_EXERCISE_
From the first line to the last, restate the material word for word; pictures stay out.
[[ RECORDS TO PROCESS open ]]
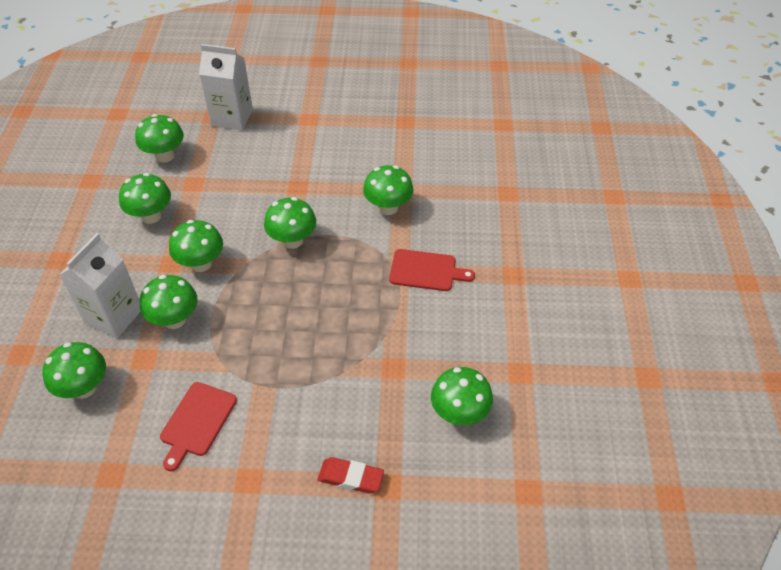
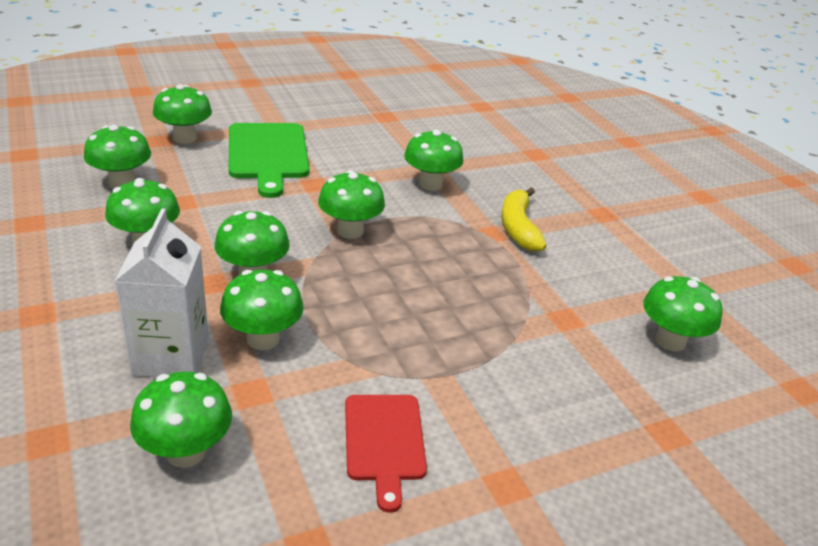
camera: 30 degrees left, 15 degrees down
(232, 118) = (185, 138): white carton -> green mushroom
(282, 147) = (268, 154): none -> green cutting board
(350, 477) = (621, 439): red eraser -> none
(426, 271) = (518, 228): red cutting board -> yellow banana

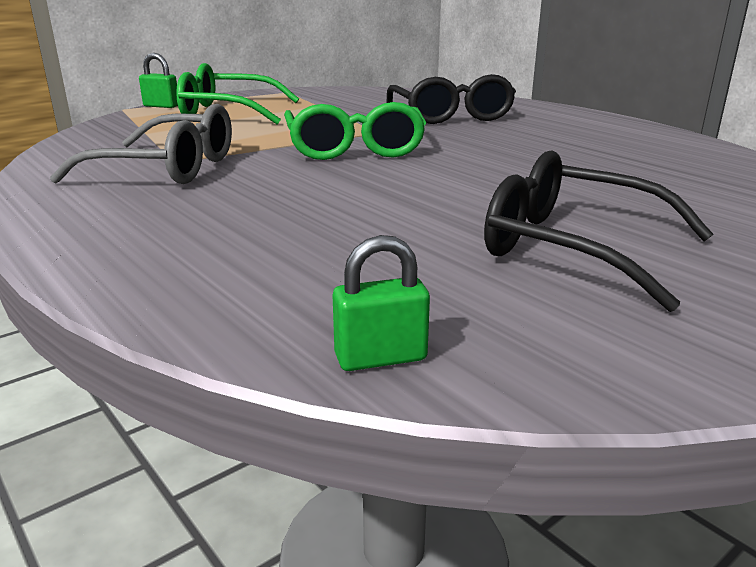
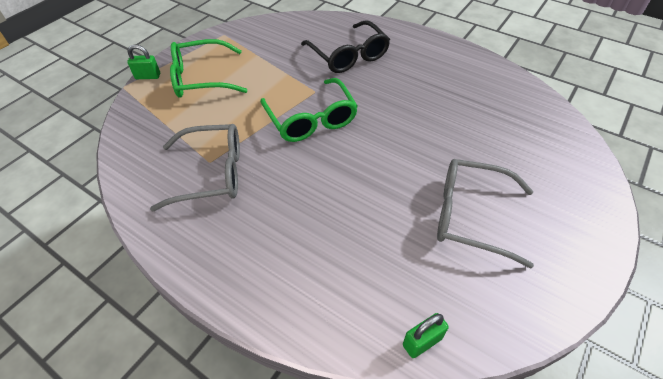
camera: 15 degrees left, 25 degrees up
(573, 247) = (471, 216): black glasses -> grey glasses

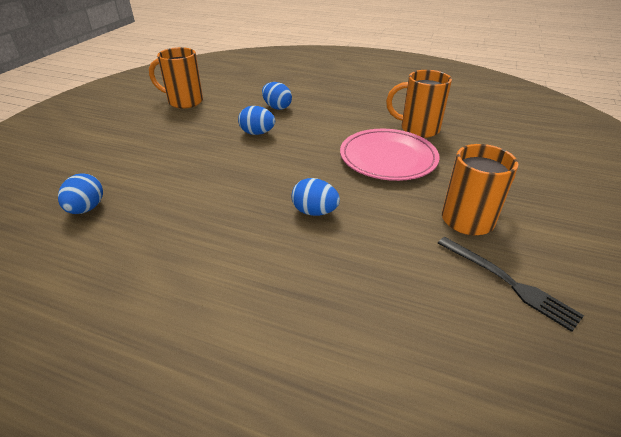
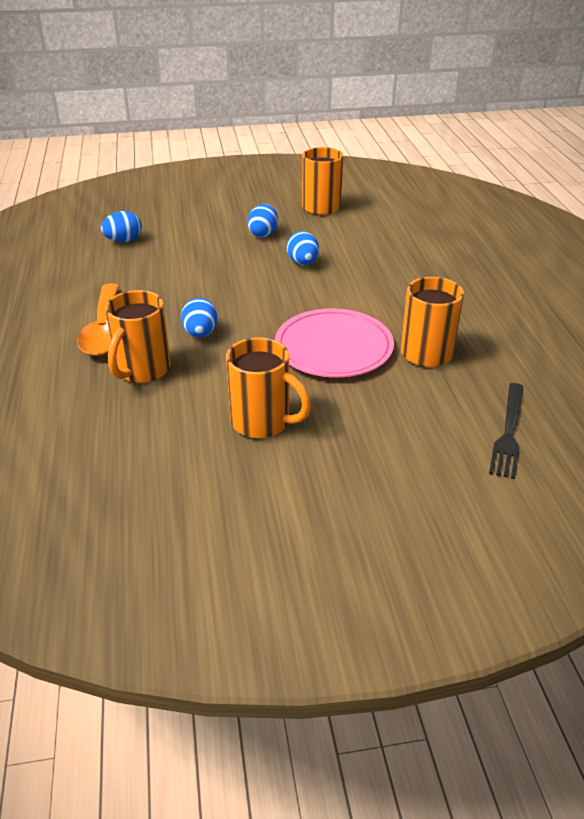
camera: 60 degrees right, 0 degrees up
(251, 272) = (104, 330): none -> orange spoon
(277, 107) = (369, 254): blue egg -> blue egg (263, 234)
(348, 265) = (142, 370): none -> orange mug
(508, 282) = (179, 460): black fork -> black fork (508, 432)

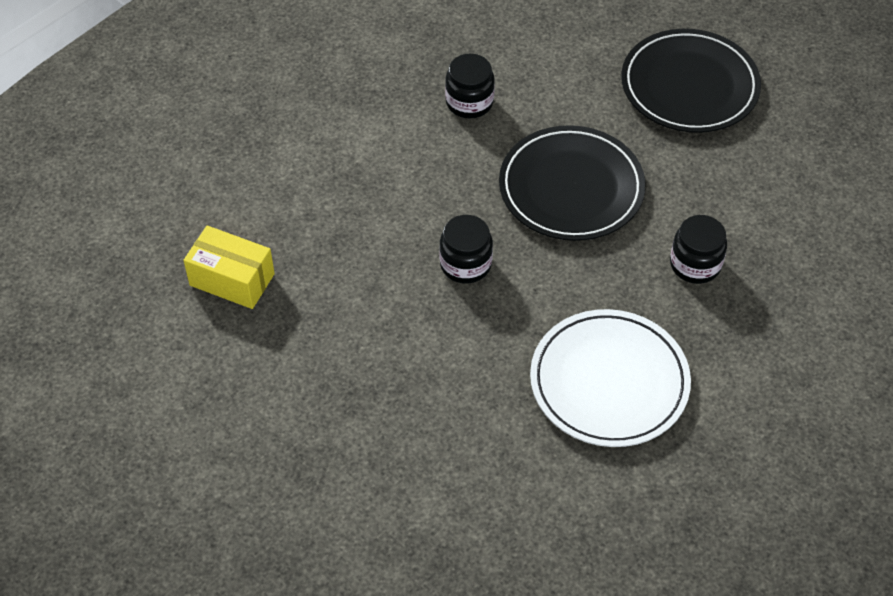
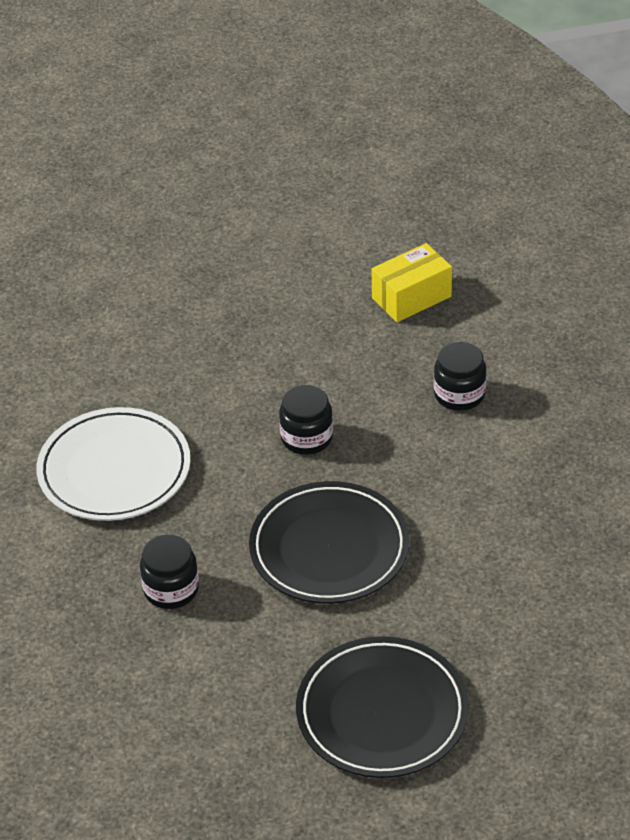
camera: 125 degrees right, 10 degrees down
(469, 102) = (494, 526): black jar -> black jar (459, 394)

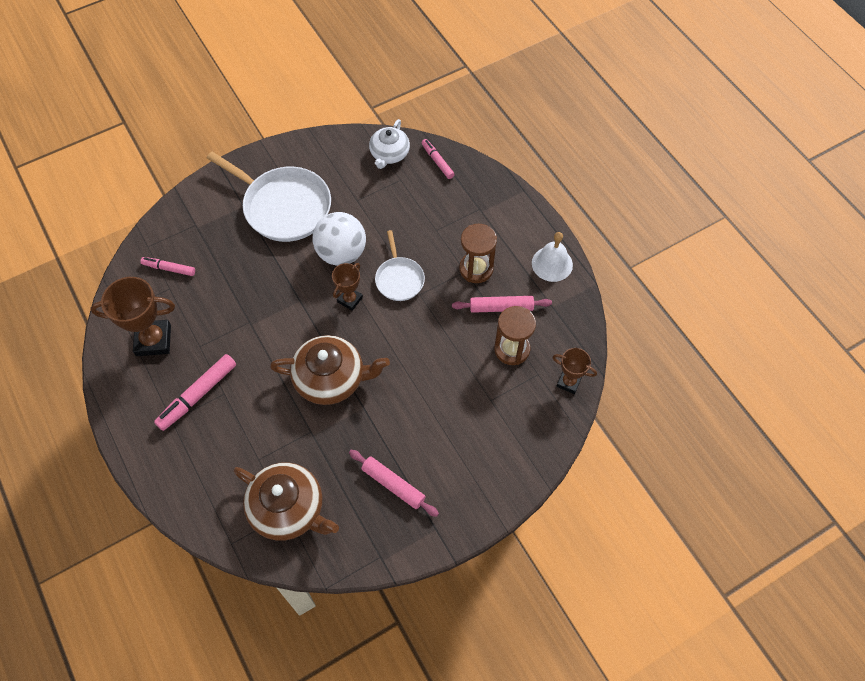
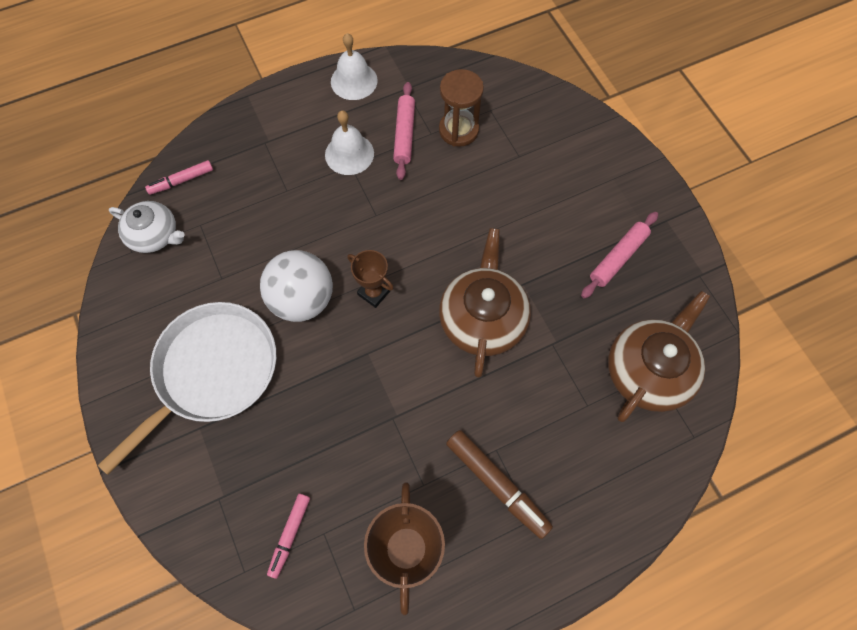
camera: 85 degrees left, 5 degrees up
(197, 395) = (497, 485): pink marker -> brown marker
(399, 279) = (351, 235): white pan -> none
(476, 269) = (349, 154): brown hourglass -> white bell
(568, 382) = (502, 84): brown trophy -> none

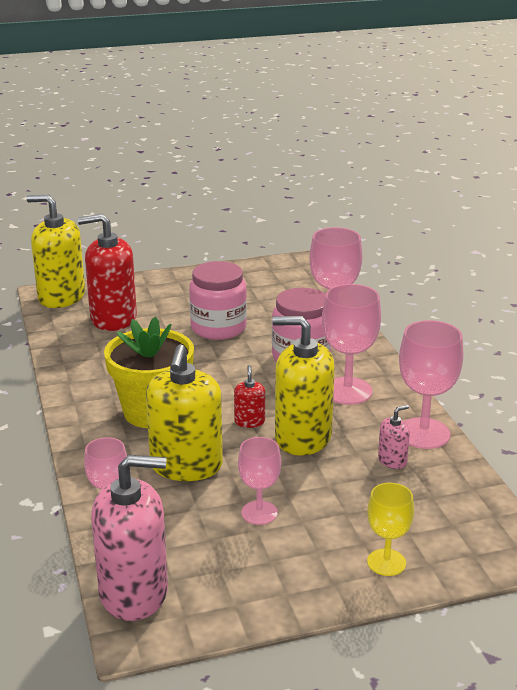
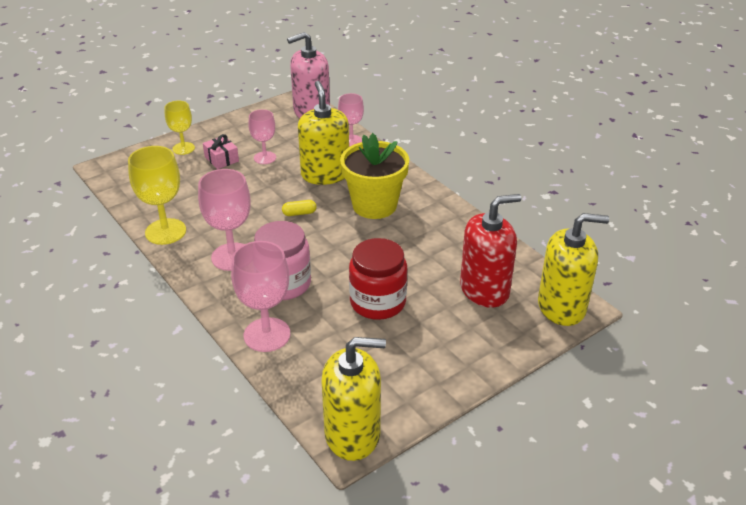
camera: 160 degrees right, 10 degrees up
(218, 328) = (378, 302): pink jar -> red jar
(249, 421) = (299, 213): red soap dispenser -> yellow capsule
(302, 437) = (255, 209): yellow soap dispenser -> yellow soap dispenser (352, 434)
(327, 526) = (221, 159): none -> pink gift
(392, 461) = (187, 206): pink soap dispenser -> none
(423, 433) = (165, 231): pink goblet -> yellow goblet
[[ RECORDS TO PROCESS closed ]]
_RESPONSE TO THIS EXERCISE_
camera: 30 degrees left, 15 degrees down
(232, 118) = (185, 138): white carton -> green mushroom
(282, 147) = (268, 154): none -> green cutting board
(350, 477) = (621, 439): red eraser -> none
(426, 271) = (518, 228): red cutting board -> yellow banana

camera: 15 degrees left, 25 degrees up
(573, 247) = (471, 216): black glasses -> grey glasses

camera: 60 degrees right, 0 degrees up
(251, 272) = (104, 330): none -> orange spoon
(277, 107) = (369, 254): blue egg -> blue egg (263, 234)
(348, 265) = (142, 370): none -> orange mug
(508, 282) = (179, 460): black fork -> black fork (508, 432)

camera: 125 degrees right, 10 degrees down
(469, 102) = (494, 526): black jar -> black jar (459, 394)

camera: 85 degrees left, 5 degrees up
(197, 395) = (497, 485): pink marker -> brown marker
(399, 279) = (351, 235): white pan -> none
(476, 269) = (349, 154): brown hourglass -> white bell
(568, 382) = (502, 84): brown trophy -> none

camera: 160 degrees right, 10 degrees up
(218, 328) = (378, 302): pink jar -> red jar
(249, 421) = (299, 213): red soap dispenser -> yellow capsule
(302, 437) = (255, 209): yellow soap dispenser -> yellow soap dispenser (352, 434)
(327, 526) = (221, 159): none -> pink gift
(392, 461) = (187, 206): pink soap dispenser -> none
(423, 433) = (165, 231): pink goblet -> yellow goblet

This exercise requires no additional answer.